/---

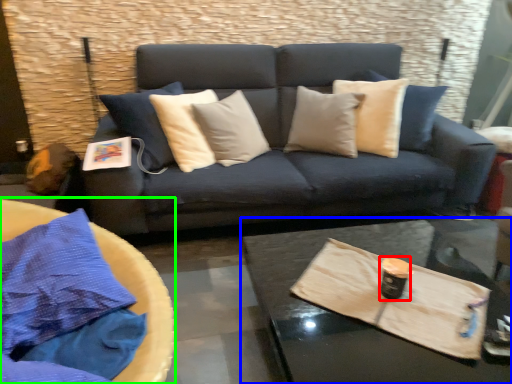
Question: Which object is the farthest from beverage (highlighted by a red box)? Choose among these: coffee table (highlighted by a blue box) or round table (highlighted by a green box).

Choices:
 (A) coffee table
 (B) round table

Answer: (B)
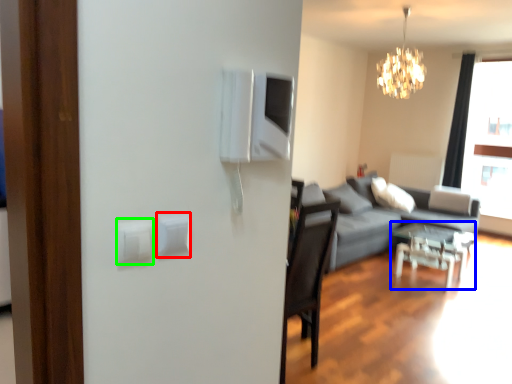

\---

Aim of the task
Write the lines above as a JSON list of strings with one string per line, skipping blank lines and leaving out the pictures.

Task result
[
  "Question: Which object is the farthest from beverage (highlighted by a red box)? Choose among these: coffee table (highlighted by a blue box) or round table (highlighted by a green box).",
  "Choices:",
  " (A) coffee table",
  " (B) round table",
  "Answer: (B)"
]